##### PROVIDED INFORMATION

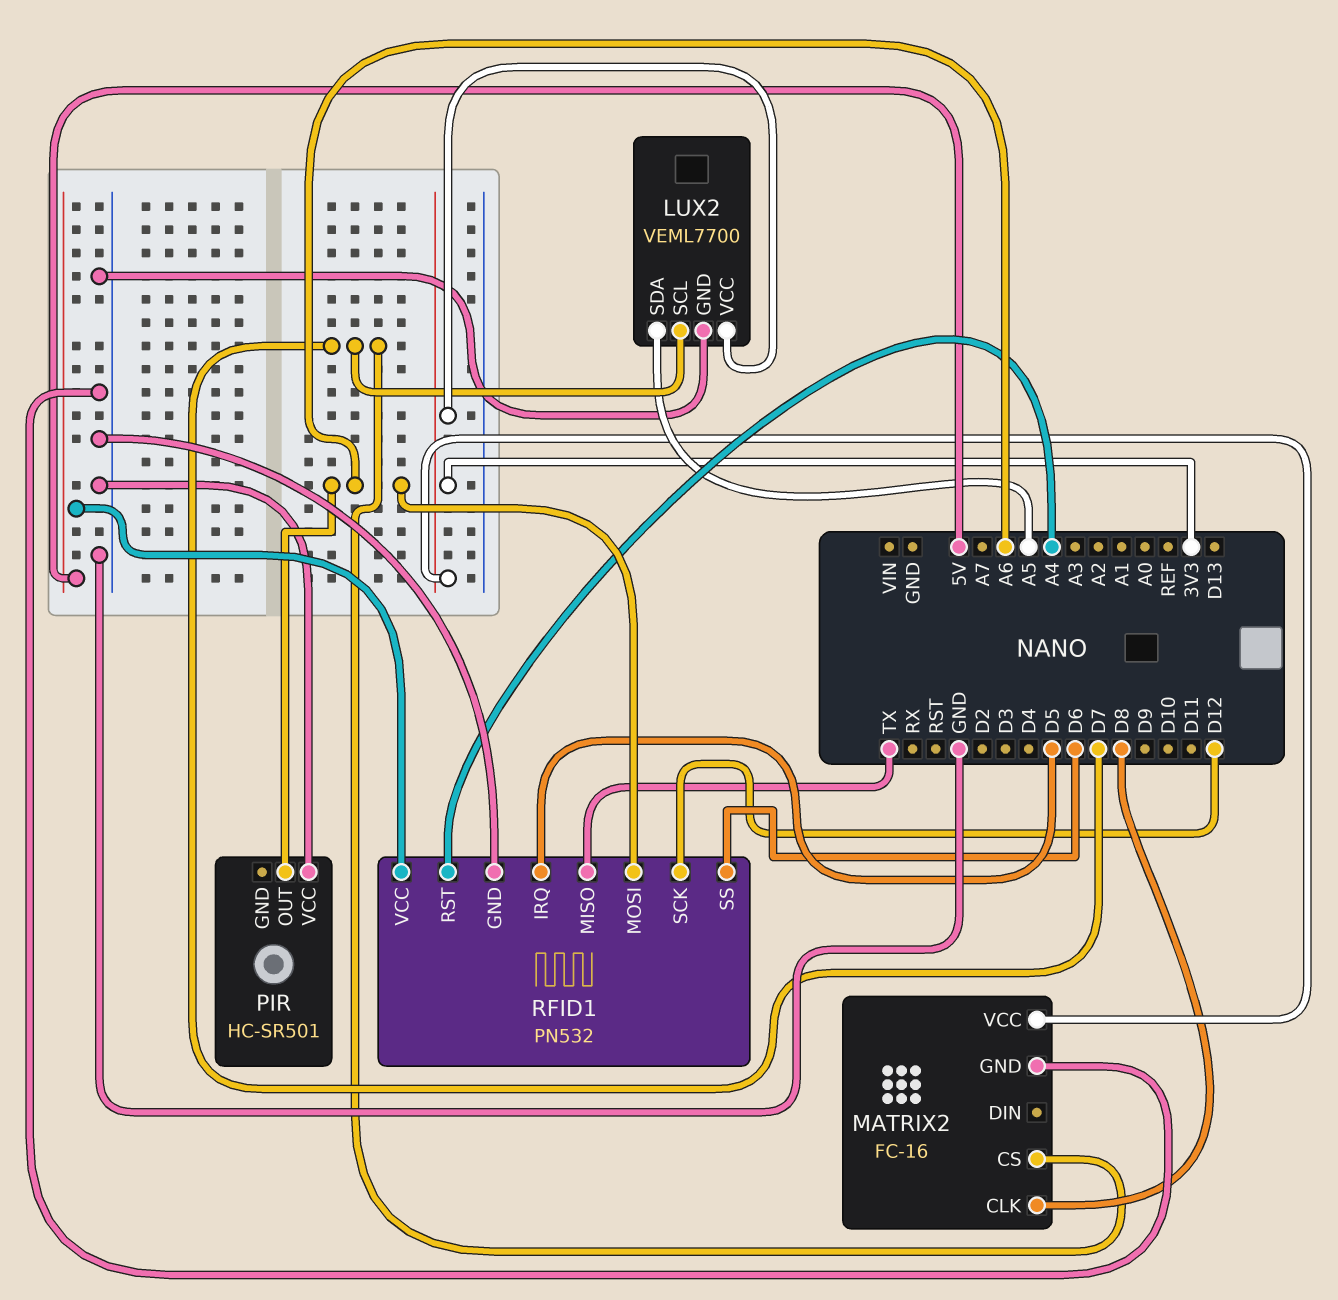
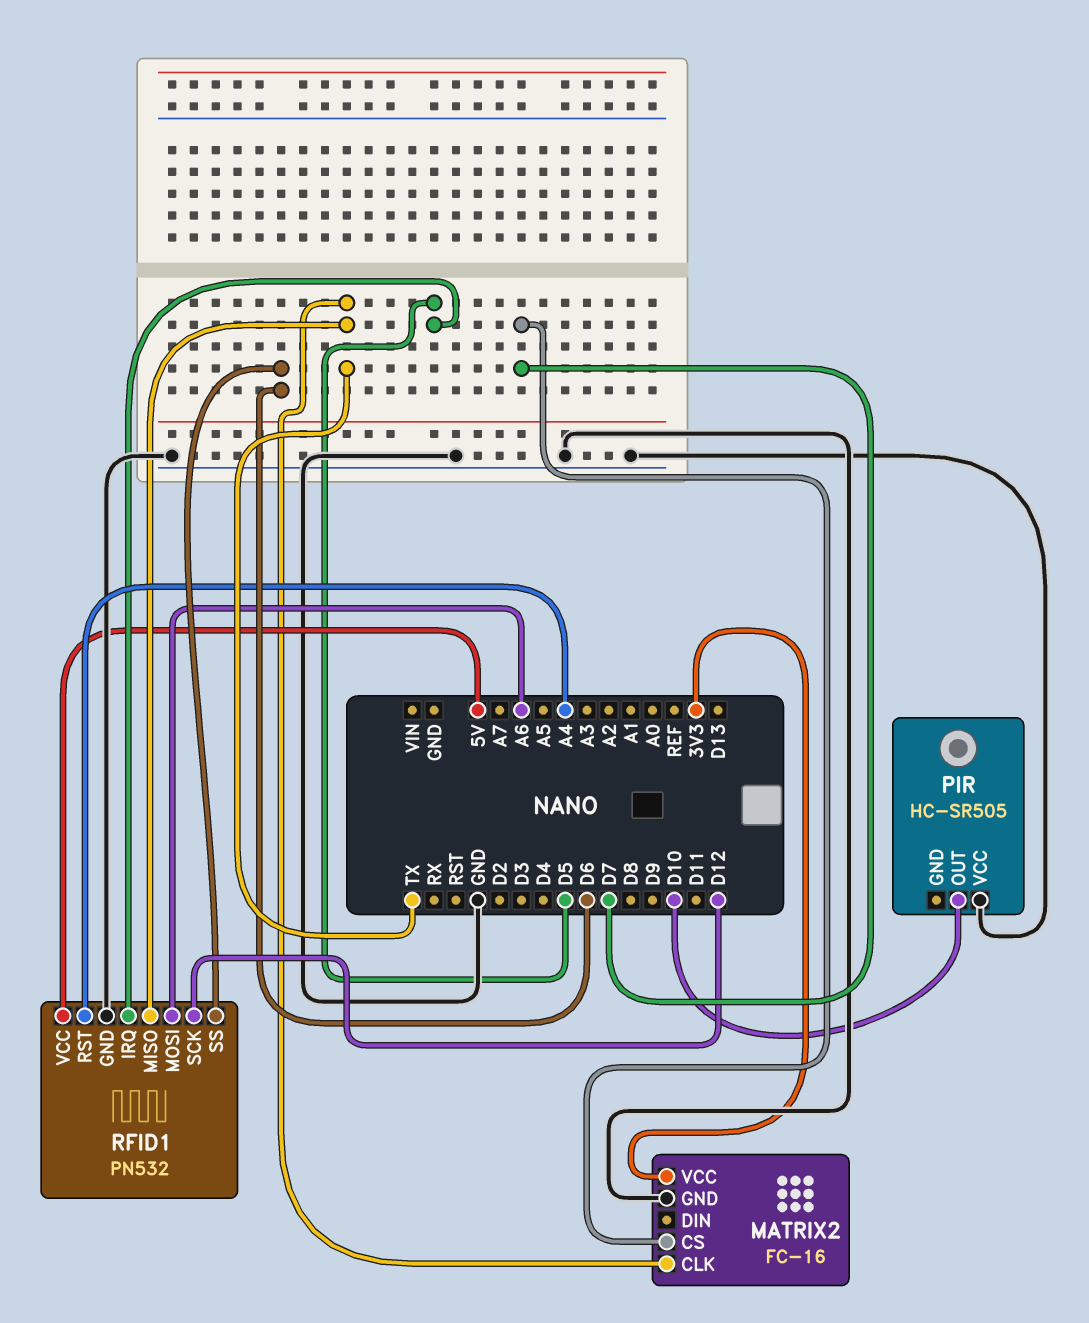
LUX2: VEML7700 -> none
LUX2 pin GND: GND -> none
LUX2 pin SCL: D7 -> none
LUX2 pin SDA: A5 -> none
LUX2 pin VCC: 3V3 -> none
MATRIX2 pin CLK: D8 -> TX
PIR: HC-SR501 -> HC-SR505
PIR pin OUT: A6 -> D10

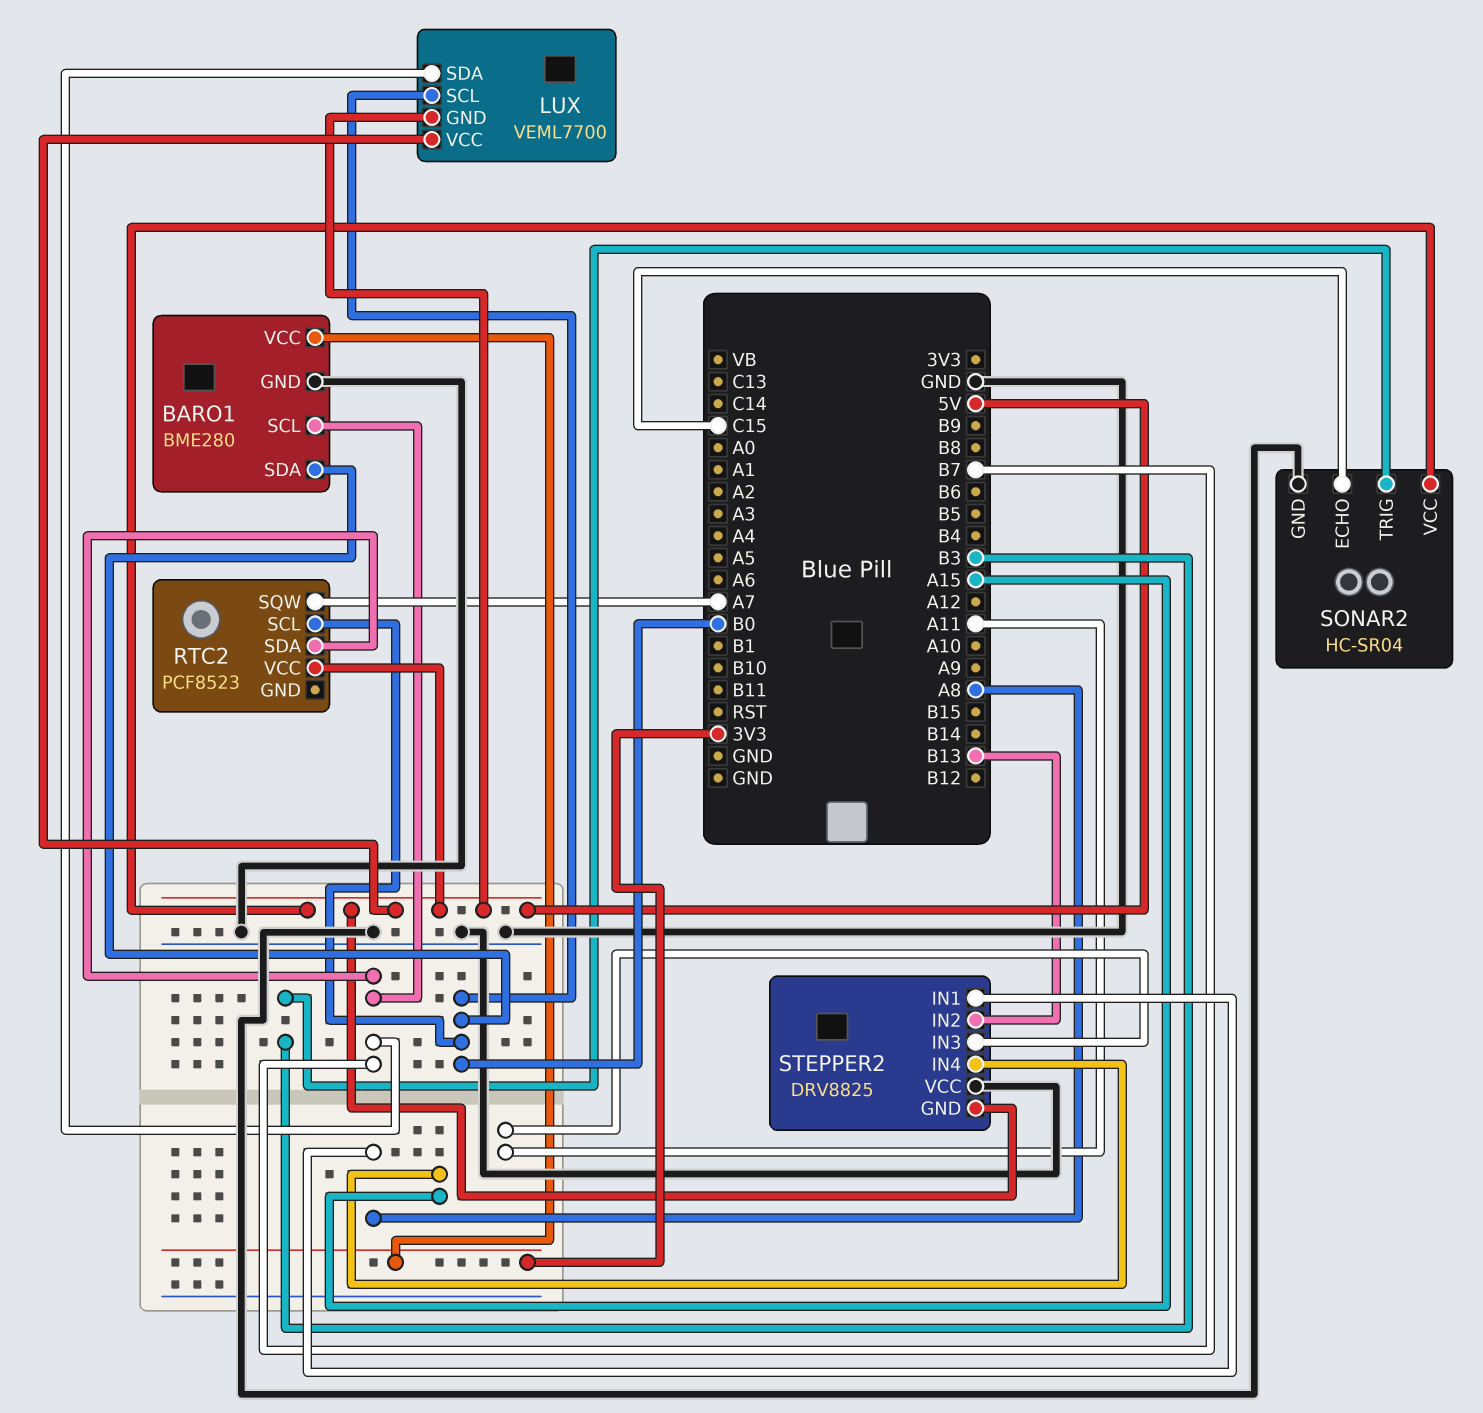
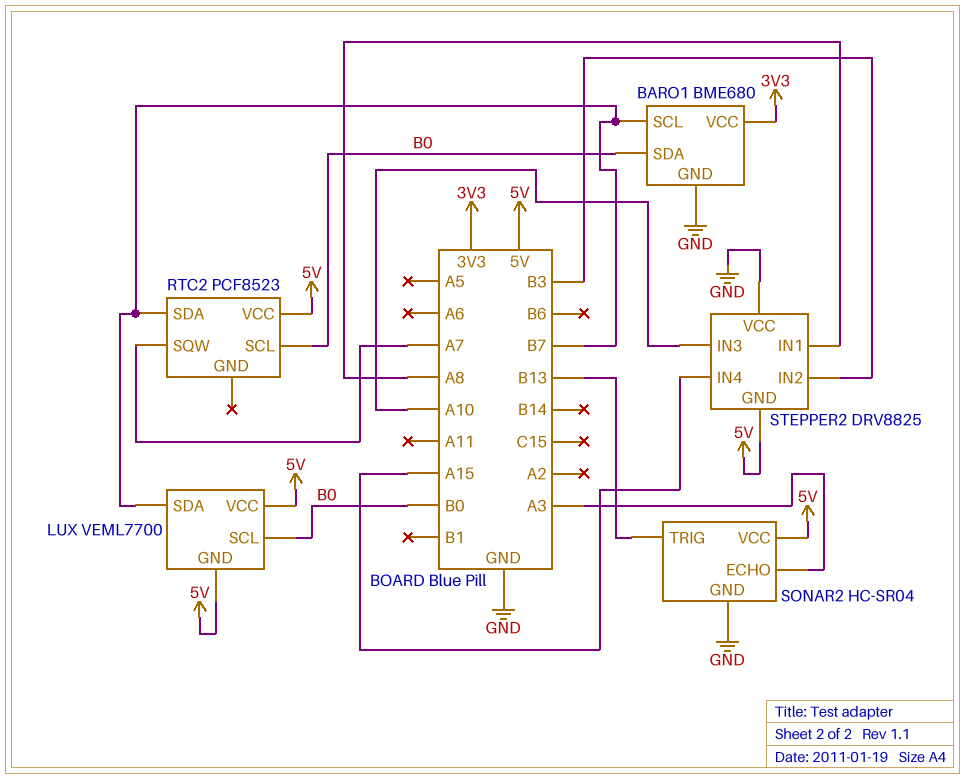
BARO1: BME280 -> BME680
SONAR2 pin ECHO: C15 -> A3
SONAR2 pin TRIG: B3 -> B13
STEPPER2 pin IN2: B13 -> B3
STEPPER2 pin IN3: A11 -> A10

##########

| EXERCISE DIRECTIONS |
Beginning with the line that contains "MATRIX2 pin CLK: D8 -> TX", repeat every remaining line of the data exactly, the last line included, and omit pictures.

| EXERCISE RESPONSE |
MATRIX2 pin CLK: D8 -> TX
PIR: HC-SR501 -> HC-SR505
PIR pin OUT: A6 -> D10

BARO1: BME280 -> BME680
SONAR2 pin ECHO: C15 -> A3
SONAR2 pin TRIG: B3 -> B13
STEPPER2 pin IN2: B13 -> B3
STEPPER2 pin IN3: A11 -> A10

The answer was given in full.